- Your task:
Within the data that follows, set down exactly the lines from the one containing "pink plate C6:C7" through the one containing "pink brick F4", both ends included.

- Task inputs:

+-------+

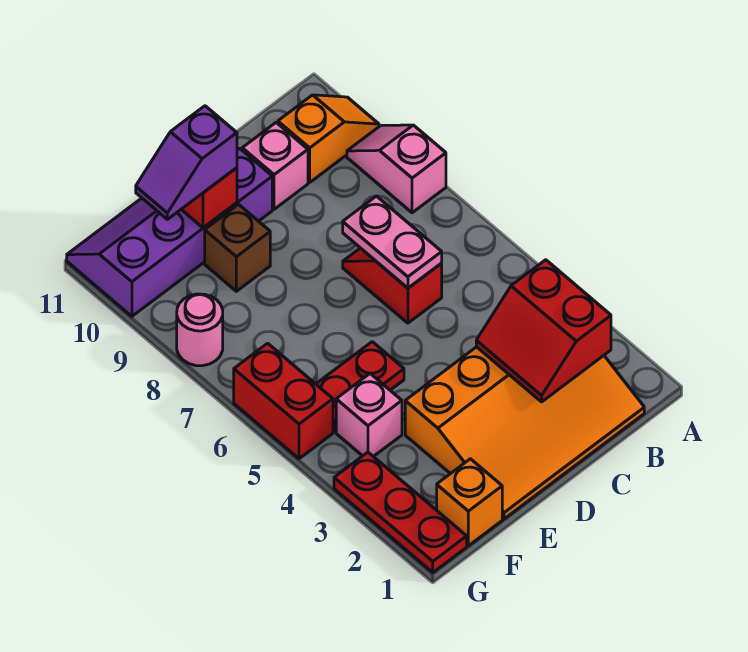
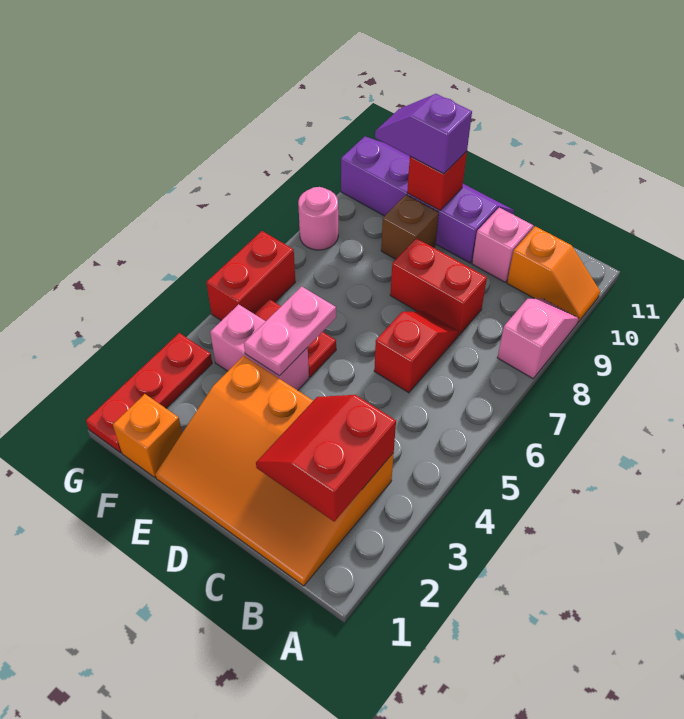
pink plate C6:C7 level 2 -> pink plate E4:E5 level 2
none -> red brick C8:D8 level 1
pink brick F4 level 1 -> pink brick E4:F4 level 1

+-------+

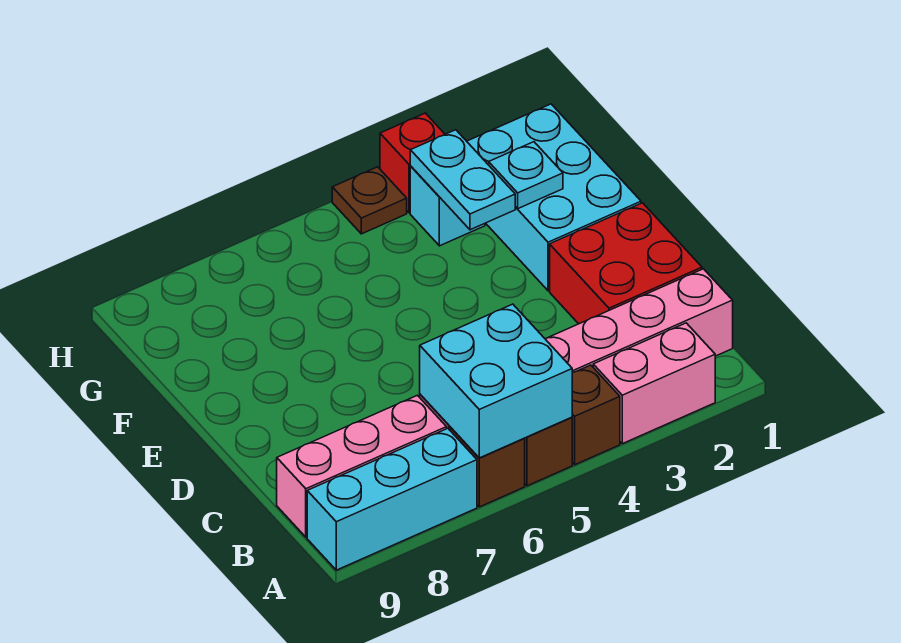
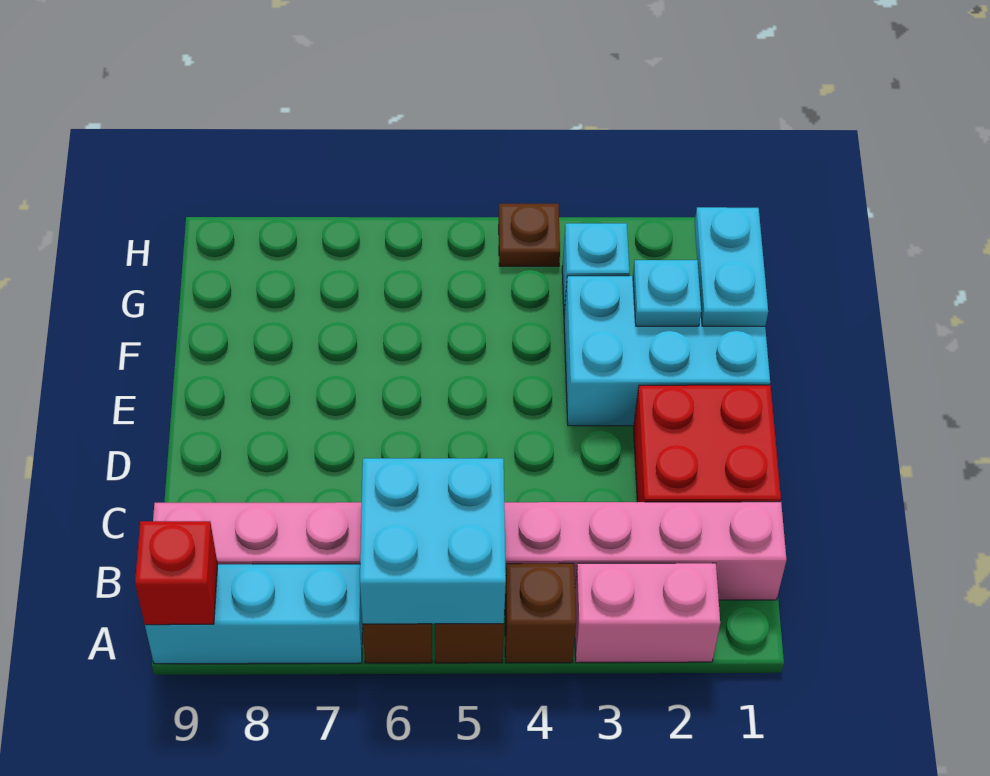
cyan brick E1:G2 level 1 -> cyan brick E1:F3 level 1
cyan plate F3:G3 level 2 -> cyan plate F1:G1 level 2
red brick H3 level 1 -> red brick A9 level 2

+-------+

- Written response:
pink plate C6:C7 level 2 -> pink plate E4:E5 level 2
none -> red brick C8:D8 level 1
pink brick F4 level 1 -> pink brick E4:F4 level 1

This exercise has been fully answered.